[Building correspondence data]
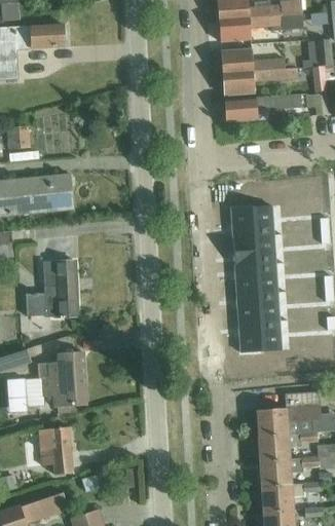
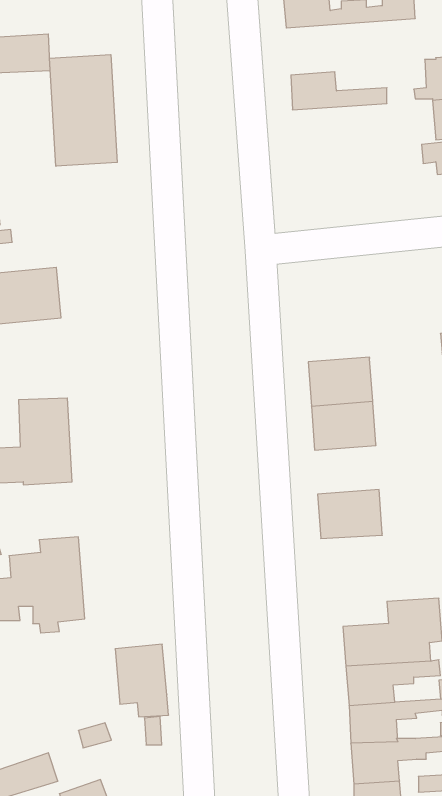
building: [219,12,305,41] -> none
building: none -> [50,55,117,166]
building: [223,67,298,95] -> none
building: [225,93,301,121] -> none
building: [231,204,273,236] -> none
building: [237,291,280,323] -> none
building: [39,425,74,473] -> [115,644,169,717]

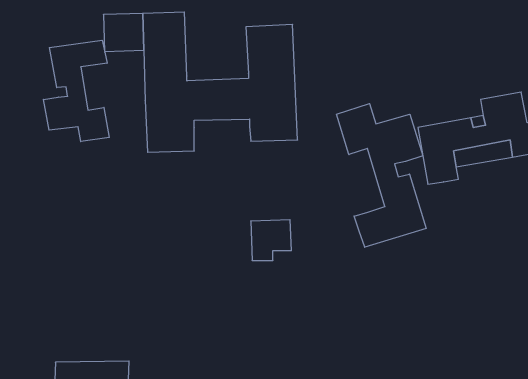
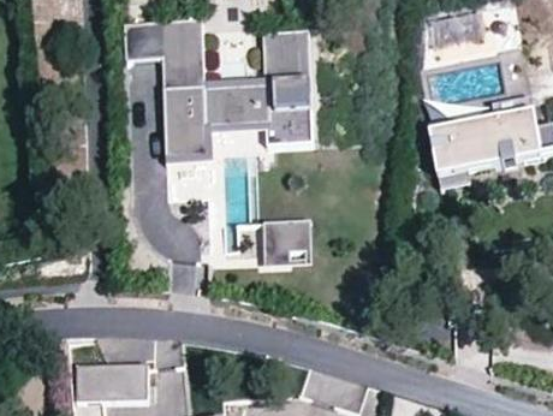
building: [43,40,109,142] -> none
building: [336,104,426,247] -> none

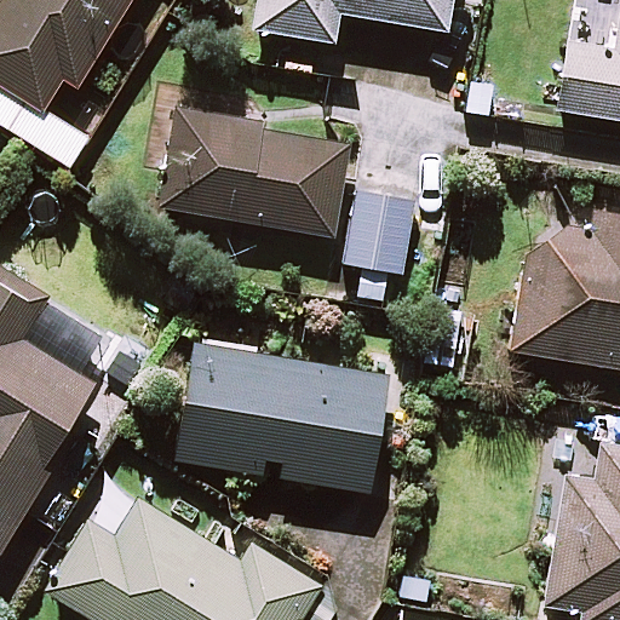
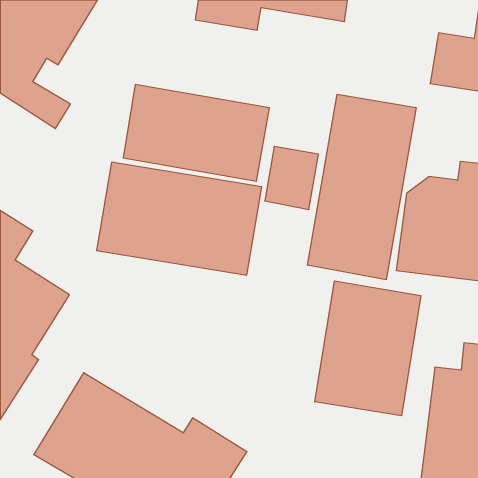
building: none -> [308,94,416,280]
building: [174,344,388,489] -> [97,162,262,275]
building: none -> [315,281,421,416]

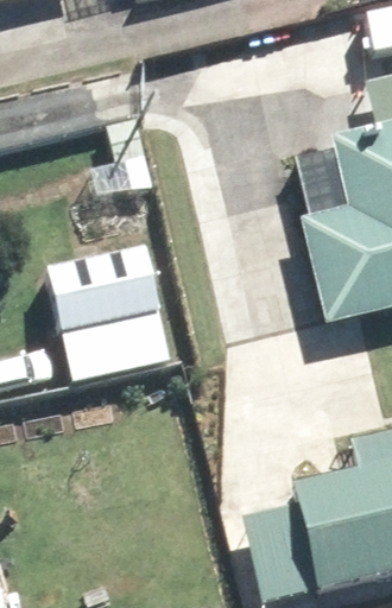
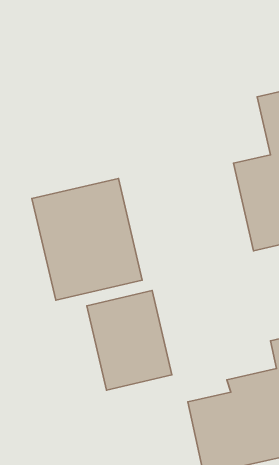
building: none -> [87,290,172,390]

=== What the exercise asks ===
Set down all the lines above exactly as they appear, with no pictures.

=== Result of the exercise ===
building: [219,12,305,41] -> none
building: none -> [50,55,117,166]
building: [223,67,298,95] -> none
building: [225,93,301,121] -> none
building: [231,204,273,236] -> none
building: [237,291,280,323] -> none
building: [39,425,74,473] -> [115,644,169,717]

building: [43,40,109,142] -> none
building: [336,104,426,247] -> none

building: none -> [308,94,416,280]
building: [174,344,388,489] -> [97,162,262,275]
building: none -> [315,281,421,416]

building: none -> [87,290,172,390]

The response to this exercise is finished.